Image comparison data

------------------------------

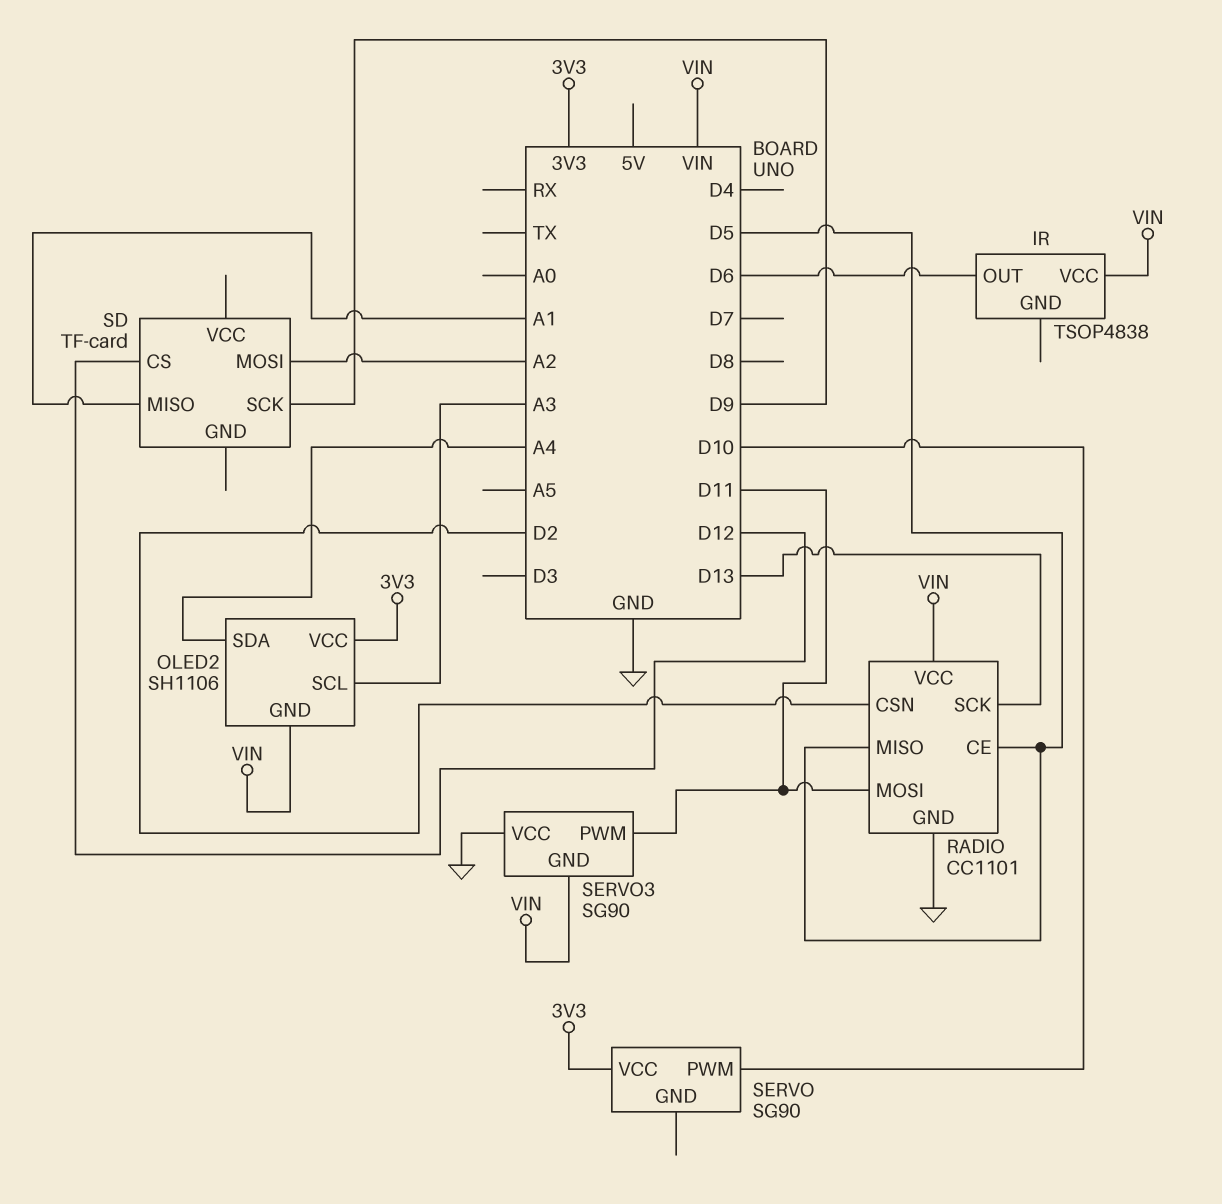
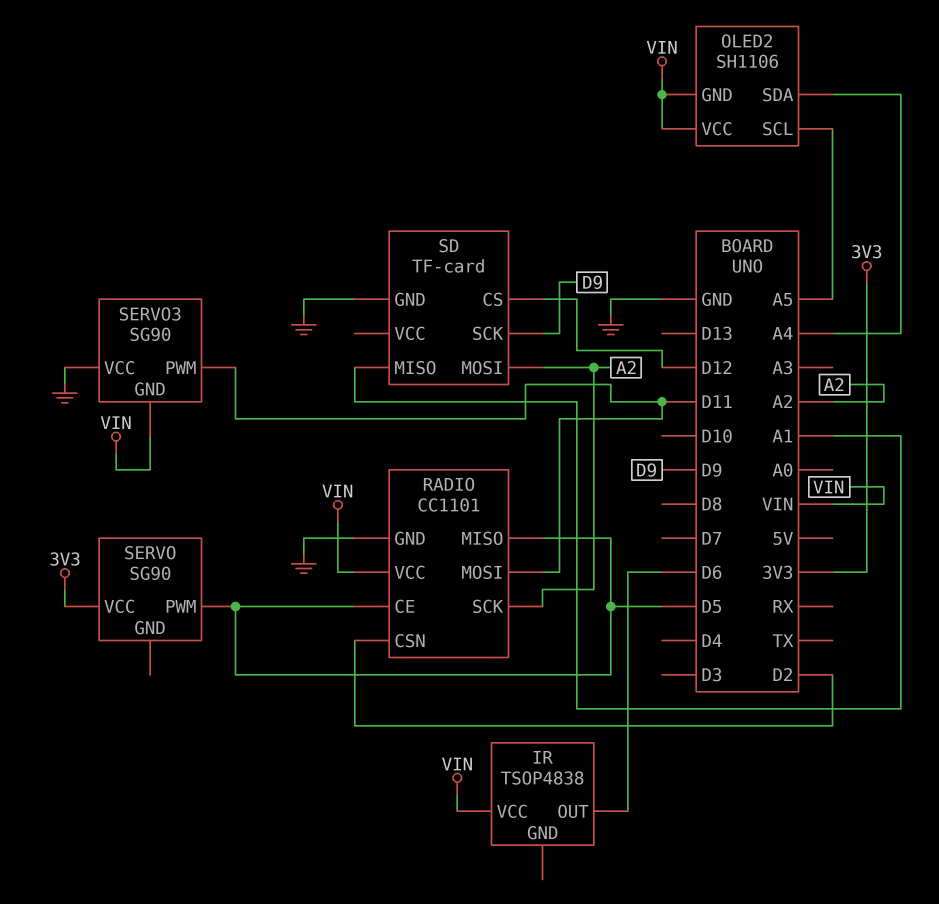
OLED2 pin SCL: A3 -> A5
OLED2 pin VCC: 3V3 -> VIN
RADIO pin SCK: D13 -> A2
SD pin GND: none -> GND
SERVO pin PWM: D10 -> D5

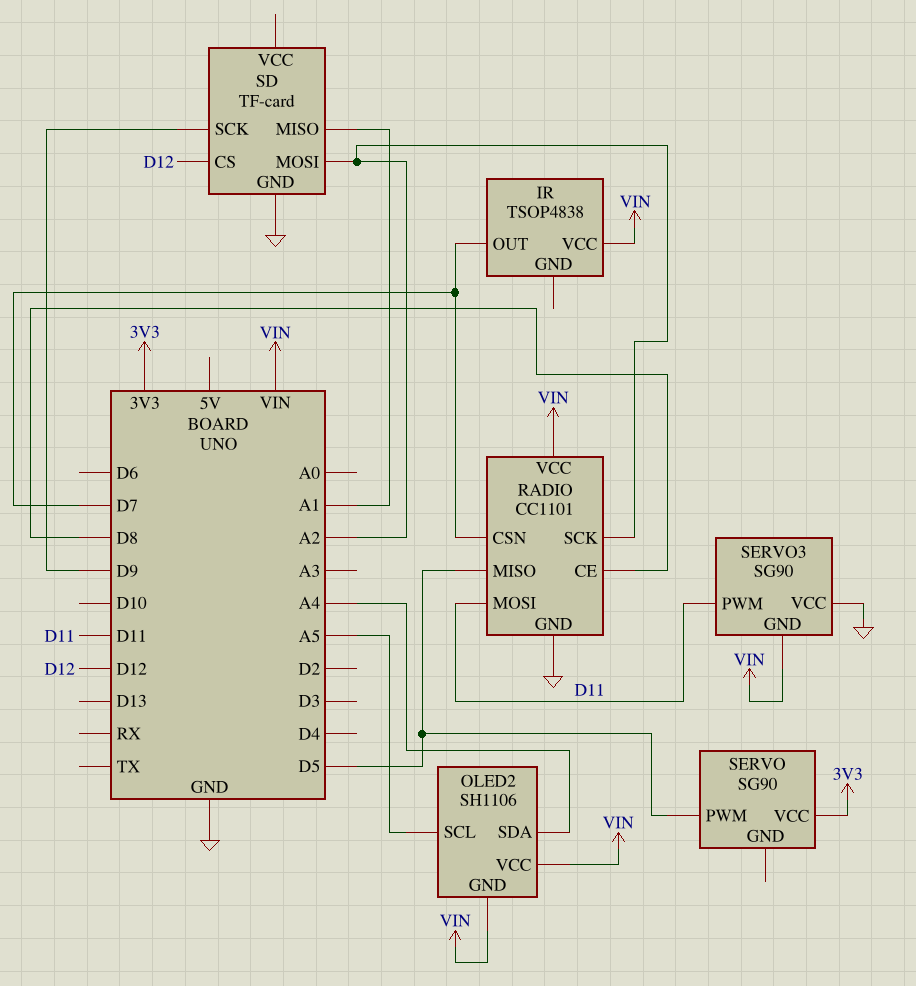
IR pin OUT: D6 -> D7
RADIO pin CE: D5 -> D8
RADIO pin CSN: D2 -> D7

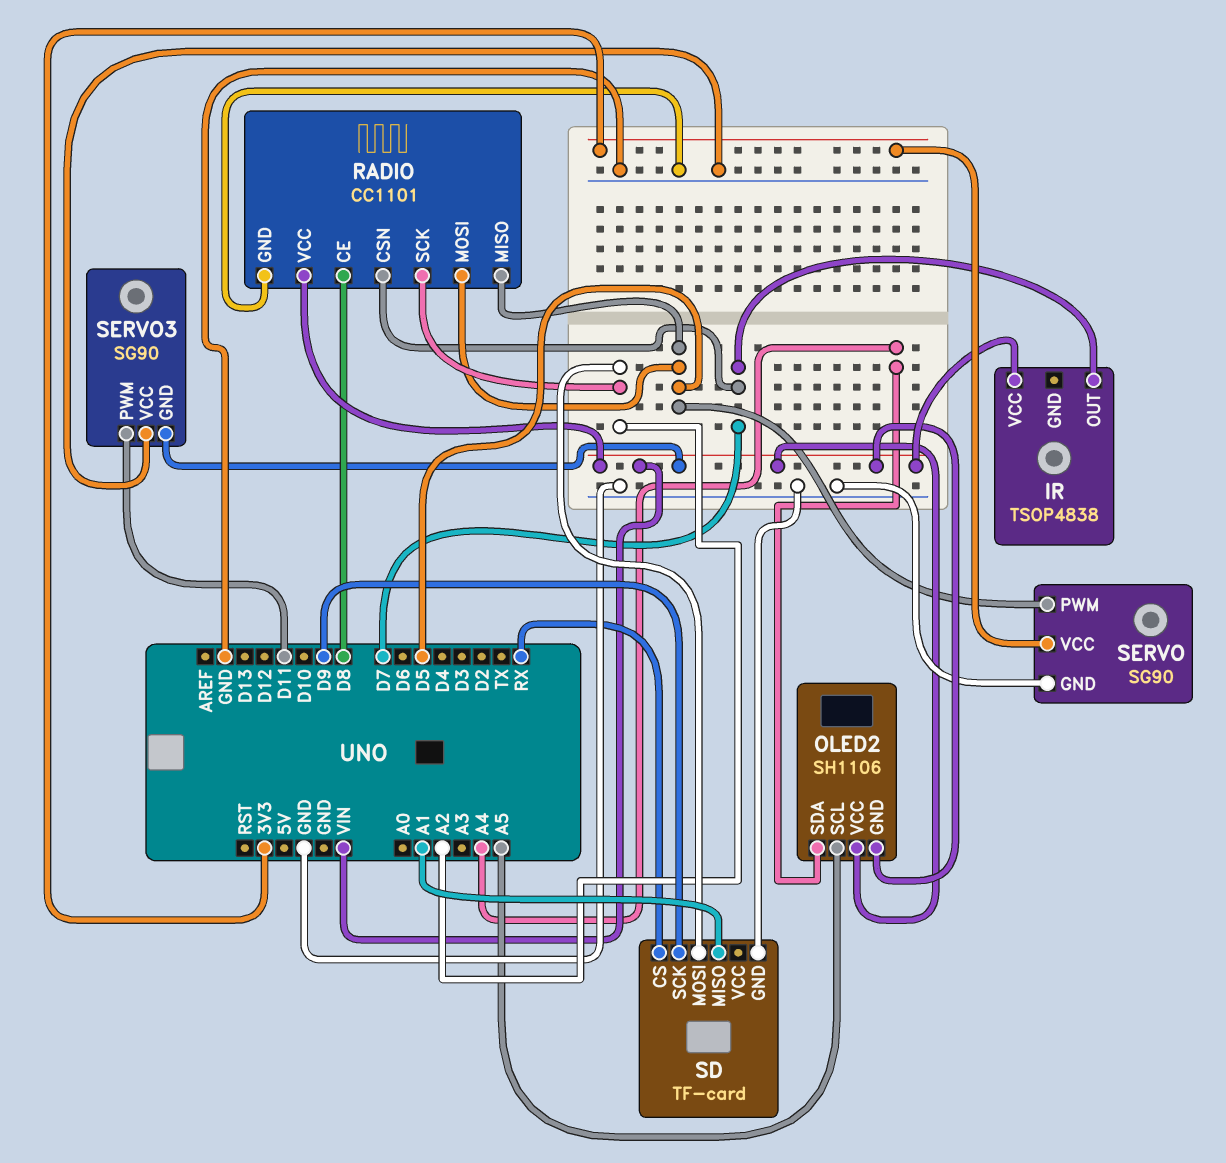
RADIO pin MOSI: D11 -> D5
SD pin CS: D12 -> RX
SERVO pin GND: none -> GND

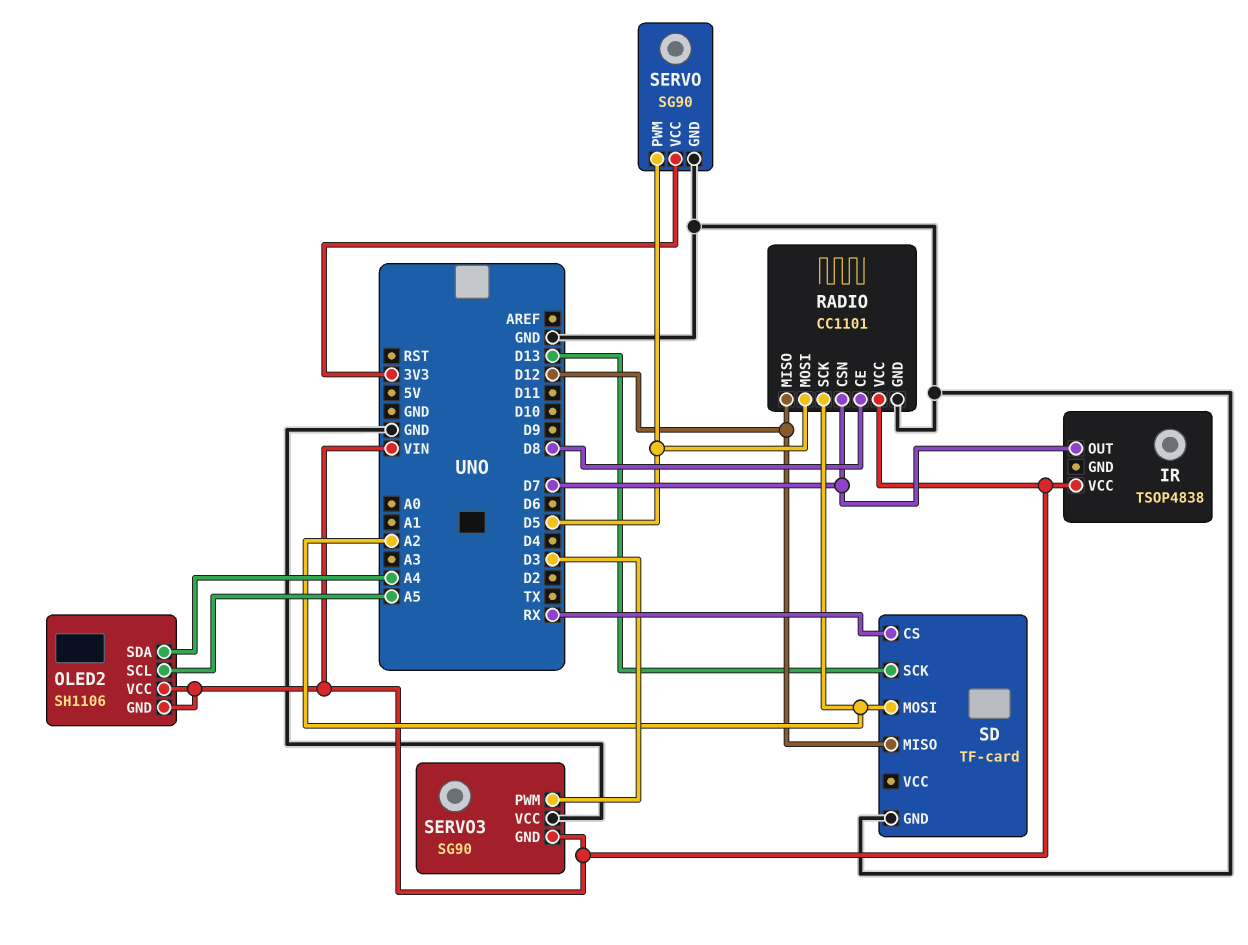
RADIO pin MISO: D5 -> D12
SD pin MISO: A1 -> D12
SD pin SCK: D9 -> D13
SERVO3 pin PWM: D11 -> D3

------------------------------

▸ **WORK INSTRUCTION**
You are asked to reproduce word for word the line containing "RADIO pin MISO: D5 -> D12" and every subsequent line through the end of the entries.

▸ **COMPLETED EXERCISE**
RADIO pin MISO: D5 -> D12
SD pin MISO: A1 -> D12
SD pin SCK: D9 -> D13
SERVO3 pin PWM: D11 -> D3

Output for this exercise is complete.